Goal:
Could you rewrite the items below with every "coordinate" replaced by "position" and everything else left unchanged, omitting the pictures?

Supplied data:
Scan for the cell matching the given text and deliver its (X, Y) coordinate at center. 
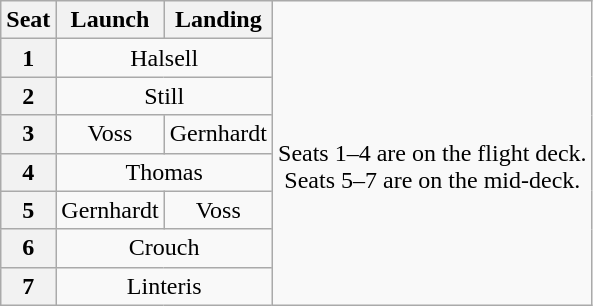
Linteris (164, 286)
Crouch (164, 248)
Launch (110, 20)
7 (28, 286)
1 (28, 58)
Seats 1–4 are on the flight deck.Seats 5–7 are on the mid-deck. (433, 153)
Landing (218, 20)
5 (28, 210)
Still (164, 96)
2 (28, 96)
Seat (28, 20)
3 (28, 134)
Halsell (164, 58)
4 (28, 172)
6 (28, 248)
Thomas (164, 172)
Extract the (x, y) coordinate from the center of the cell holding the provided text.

Written answer:
Scan for the cell matching the given text and deliver its (X, Y) position at center. 
Linteris (164, 286)
Crouch (164, 248)
Launch (110, 20)
7 (28, 286)
1 (28, 58)
Seats 1–4 are on the flight deck.Seats 5–7 are on the mid-deck. (433, 153)
Landing (218, 20)
5 (28, 210)
Still (164, 96)
2 (28, 96)
Seat (28, 20)
3 (28, 134)
Halsell (164, 58)
4 (28, 172)
6 (28, 248)
Thomas (164, 172)
Extract the (x, y) position from the center of the cell holding the provided text.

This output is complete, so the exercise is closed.